**Data to process**
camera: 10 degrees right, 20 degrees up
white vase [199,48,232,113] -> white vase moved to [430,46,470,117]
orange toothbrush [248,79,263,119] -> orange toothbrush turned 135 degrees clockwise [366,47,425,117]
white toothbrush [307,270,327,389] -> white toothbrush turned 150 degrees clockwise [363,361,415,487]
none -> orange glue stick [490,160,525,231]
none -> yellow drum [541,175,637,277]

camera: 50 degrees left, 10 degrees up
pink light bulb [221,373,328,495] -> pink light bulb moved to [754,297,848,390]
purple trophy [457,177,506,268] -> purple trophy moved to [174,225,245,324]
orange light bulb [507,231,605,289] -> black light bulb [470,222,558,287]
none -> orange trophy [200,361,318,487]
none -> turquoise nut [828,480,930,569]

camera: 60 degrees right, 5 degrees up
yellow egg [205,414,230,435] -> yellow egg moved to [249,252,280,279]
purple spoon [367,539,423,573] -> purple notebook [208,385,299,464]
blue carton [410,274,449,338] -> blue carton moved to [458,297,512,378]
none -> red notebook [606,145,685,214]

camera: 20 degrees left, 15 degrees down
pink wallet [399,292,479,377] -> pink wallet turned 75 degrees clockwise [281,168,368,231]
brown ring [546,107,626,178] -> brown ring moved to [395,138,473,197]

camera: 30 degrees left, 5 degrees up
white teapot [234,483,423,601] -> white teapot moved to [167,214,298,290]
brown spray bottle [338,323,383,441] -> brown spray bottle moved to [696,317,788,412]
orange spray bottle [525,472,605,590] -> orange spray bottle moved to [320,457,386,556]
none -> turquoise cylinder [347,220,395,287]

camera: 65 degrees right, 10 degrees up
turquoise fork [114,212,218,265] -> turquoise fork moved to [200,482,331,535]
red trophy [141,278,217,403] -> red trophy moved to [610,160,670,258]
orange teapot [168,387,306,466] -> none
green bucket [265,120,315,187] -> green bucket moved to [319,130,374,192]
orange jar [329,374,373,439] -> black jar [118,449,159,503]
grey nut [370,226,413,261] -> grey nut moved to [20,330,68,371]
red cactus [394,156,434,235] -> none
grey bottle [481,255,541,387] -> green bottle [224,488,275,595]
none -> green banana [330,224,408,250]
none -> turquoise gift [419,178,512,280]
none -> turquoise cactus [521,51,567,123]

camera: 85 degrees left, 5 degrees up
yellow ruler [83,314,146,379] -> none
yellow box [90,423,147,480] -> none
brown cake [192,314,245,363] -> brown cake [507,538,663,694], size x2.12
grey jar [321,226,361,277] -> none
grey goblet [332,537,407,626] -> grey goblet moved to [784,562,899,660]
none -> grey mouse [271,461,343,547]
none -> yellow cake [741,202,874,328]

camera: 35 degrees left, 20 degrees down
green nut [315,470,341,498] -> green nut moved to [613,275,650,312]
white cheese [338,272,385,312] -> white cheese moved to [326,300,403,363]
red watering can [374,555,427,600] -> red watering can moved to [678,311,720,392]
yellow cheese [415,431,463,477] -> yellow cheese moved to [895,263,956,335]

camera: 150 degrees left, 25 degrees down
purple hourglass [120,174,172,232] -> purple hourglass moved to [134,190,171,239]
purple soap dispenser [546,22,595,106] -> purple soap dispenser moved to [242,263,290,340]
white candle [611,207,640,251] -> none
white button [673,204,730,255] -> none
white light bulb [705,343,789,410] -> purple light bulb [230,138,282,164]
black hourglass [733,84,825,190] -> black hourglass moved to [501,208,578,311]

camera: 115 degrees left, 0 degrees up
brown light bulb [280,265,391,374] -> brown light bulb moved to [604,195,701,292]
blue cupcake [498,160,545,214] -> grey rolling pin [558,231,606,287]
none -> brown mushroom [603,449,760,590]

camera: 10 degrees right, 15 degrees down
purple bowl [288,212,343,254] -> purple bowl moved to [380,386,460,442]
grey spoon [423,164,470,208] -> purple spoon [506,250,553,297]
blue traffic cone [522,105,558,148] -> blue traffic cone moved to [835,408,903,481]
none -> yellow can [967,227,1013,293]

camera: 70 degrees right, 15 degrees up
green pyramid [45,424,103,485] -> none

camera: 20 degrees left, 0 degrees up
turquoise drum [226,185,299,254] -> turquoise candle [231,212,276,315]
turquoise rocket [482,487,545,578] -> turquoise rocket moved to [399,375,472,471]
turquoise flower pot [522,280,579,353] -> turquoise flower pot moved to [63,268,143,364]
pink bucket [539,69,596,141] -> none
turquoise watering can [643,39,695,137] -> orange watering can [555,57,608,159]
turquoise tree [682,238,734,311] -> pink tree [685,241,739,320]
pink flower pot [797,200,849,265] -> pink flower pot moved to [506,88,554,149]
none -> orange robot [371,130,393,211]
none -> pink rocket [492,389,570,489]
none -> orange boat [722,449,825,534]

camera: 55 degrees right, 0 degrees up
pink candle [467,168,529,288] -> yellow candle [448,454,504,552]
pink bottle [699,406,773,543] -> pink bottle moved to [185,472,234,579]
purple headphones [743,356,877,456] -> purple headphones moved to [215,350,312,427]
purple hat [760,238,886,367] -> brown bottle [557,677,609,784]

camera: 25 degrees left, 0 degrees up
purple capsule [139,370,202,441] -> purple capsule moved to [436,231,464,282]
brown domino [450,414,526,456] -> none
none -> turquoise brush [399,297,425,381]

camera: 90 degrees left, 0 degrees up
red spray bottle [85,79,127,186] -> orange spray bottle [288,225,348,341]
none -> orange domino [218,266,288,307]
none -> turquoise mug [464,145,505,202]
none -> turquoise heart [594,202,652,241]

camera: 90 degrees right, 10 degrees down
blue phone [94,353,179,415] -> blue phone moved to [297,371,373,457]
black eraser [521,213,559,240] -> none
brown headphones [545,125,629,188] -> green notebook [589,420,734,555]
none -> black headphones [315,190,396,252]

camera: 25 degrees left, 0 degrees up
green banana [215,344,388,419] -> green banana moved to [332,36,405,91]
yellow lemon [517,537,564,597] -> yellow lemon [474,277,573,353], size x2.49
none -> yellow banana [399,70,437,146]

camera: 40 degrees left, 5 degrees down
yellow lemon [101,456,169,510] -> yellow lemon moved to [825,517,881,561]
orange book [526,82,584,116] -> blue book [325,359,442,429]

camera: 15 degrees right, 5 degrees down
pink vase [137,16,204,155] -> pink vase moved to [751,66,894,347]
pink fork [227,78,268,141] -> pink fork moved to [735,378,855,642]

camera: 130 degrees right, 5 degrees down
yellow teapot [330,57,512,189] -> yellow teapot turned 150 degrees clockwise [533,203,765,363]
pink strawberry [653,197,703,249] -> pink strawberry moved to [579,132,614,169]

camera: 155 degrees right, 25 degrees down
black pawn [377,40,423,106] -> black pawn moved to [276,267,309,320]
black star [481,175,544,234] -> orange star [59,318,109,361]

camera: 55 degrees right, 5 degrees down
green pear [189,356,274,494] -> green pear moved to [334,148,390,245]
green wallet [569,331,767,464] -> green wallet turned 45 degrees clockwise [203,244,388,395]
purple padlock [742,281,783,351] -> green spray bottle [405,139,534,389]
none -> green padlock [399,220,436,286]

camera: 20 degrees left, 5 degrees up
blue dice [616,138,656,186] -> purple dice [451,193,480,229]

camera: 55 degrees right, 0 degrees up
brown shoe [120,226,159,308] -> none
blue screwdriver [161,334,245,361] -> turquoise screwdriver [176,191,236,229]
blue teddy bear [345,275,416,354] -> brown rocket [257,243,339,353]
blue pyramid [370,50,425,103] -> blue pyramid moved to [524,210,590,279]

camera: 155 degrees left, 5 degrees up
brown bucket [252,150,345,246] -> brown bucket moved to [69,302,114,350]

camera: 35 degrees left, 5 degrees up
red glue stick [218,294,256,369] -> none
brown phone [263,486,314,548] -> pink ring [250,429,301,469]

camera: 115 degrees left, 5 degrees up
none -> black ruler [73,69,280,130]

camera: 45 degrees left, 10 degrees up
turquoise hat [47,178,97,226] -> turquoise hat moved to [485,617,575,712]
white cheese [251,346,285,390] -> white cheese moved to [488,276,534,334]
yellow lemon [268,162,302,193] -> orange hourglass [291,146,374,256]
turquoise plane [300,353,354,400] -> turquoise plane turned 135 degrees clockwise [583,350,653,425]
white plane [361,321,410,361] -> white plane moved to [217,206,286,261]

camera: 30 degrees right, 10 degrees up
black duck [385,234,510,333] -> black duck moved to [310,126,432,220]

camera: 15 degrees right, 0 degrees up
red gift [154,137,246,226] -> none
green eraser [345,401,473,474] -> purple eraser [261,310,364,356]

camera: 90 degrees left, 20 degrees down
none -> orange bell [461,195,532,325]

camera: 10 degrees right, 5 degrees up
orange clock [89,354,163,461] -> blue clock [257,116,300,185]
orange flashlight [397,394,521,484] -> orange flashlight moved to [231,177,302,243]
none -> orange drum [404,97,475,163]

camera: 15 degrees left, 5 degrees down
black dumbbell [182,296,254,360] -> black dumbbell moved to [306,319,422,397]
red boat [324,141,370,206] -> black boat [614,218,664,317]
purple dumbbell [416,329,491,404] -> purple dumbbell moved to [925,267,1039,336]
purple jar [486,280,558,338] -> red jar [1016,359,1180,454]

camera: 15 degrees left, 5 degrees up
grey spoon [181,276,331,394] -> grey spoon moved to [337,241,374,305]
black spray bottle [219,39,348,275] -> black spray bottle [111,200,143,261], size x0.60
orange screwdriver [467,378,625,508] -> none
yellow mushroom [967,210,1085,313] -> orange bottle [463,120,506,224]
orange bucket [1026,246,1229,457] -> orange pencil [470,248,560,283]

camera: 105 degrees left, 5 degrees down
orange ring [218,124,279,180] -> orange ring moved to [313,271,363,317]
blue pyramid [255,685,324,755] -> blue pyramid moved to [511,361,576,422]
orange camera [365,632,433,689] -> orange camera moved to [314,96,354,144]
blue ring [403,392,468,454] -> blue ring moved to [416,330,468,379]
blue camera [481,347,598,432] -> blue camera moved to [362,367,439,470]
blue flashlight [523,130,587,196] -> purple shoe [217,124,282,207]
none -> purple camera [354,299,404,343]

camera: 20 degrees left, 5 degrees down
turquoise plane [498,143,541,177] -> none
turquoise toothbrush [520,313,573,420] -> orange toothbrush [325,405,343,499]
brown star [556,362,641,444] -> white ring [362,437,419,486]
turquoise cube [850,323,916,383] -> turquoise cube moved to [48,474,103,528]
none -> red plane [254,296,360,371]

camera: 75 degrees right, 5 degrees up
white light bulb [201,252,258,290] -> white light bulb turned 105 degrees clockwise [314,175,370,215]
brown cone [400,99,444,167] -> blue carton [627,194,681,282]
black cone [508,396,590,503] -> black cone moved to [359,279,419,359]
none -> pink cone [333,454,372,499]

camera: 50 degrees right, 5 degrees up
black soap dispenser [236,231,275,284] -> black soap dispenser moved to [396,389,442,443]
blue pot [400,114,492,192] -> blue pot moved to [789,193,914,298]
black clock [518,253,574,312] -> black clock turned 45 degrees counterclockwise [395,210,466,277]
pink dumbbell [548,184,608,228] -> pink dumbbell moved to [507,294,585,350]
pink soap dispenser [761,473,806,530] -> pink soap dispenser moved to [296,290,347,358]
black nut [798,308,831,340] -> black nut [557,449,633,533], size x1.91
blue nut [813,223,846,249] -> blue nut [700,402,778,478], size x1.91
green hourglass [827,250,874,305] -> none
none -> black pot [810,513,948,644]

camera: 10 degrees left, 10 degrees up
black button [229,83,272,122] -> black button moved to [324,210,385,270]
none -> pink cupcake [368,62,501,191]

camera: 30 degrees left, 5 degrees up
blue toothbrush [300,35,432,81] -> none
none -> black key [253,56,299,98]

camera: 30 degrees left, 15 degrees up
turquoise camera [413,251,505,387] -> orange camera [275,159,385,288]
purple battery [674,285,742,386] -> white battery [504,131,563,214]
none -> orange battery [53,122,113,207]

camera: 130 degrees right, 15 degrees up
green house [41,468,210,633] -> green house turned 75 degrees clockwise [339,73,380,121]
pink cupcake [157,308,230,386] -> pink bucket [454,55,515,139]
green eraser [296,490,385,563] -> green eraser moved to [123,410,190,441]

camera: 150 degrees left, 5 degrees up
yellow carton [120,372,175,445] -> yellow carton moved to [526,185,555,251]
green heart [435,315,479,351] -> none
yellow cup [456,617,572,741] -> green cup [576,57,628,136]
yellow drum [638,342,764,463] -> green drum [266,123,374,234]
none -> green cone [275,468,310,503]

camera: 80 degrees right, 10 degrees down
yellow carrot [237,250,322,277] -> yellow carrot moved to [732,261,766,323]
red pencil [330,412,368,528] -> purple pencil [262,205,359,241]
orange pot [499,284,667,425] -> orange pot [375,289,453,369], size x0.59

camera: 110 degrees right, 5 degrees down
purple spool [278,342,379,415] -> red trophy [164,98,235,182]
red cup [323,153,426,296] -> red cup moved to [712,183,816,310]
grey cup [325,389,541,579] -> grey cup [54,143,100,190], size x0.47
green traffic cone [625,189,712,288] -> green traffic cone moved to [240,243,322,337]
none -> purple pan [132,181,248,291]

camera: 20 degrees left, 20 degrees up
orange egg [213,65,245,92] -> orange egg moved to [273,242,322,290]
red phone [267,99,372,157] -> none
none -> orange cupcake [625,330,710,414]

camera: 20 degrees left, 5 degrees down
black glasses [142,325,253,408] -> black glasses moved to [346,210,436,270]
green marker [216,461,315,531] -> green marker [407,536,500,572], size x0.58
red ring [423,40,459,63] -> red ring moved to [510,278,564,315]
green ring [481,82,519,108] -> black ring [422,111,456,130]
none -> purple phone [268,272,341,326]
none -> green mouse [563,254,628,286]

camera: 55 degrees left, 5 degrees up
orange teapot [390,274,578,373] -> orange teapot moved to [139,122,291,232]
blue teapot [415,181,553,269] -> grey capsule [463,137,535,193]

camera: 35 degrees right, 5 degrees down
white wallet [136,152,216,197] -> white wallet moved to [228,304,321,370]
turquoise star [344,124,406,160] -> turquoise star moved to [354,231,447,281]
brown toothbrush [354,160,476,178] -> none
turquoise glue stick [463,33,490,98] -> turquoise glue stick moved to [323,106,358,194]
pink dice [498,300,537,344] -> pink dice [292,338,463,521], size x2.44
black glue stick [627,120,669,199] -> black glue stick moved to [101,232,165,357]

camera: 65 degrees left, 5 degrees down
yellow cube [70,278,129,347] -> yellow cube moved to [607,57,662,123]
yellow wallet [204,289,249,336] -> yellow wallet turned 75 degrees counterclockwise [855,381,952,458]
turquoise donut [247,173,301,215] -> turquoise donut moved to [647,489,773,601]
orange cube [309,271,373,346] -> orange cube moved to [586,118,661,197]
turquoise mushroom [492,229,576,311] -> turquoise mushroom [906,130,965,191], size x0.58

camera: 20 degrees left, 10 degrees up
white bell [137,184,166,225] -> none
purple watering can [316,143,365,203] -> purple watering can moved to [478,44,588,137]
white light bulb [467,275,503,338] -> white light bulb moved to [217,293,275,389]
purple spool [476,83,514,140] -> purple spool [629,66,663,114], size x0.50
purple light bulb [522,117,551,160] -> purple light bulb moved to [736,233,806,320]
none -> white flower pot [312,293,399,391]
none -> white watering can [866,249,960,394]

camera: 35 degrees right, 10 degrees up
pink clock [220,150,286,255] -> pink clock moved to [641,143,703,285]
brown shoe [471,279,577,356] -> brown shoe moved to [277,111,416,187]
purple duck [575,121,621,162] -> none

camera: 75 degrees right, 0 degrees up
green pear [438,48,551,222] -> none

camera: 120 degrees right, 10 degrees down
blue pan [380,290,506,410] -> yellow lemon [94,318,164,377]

**Task directions**
Go back to the listing above. Copy word for word the lines from the one with "purple bowl [288,212,343,254]" through the one with "camera: 20 degrees left, 0 degrees up", and nothing more.

**Your solution**
purple bowl [288,212,343,254] -> purple bowl moved to [380,386,460,442]
grey spoon [423,164,470,208] -> purple spoon [506,250,553,297]
blue traffic cone [522,105,558,148] -> blue traffic cone moved to [835,408,903,481]
none -> yellow can [967,227,1013,293]

camera: 70 degrees right, 15 degrees up
green pyramid [45,424,103,485] -> none

camera: 20 degrees left, 0 degrees up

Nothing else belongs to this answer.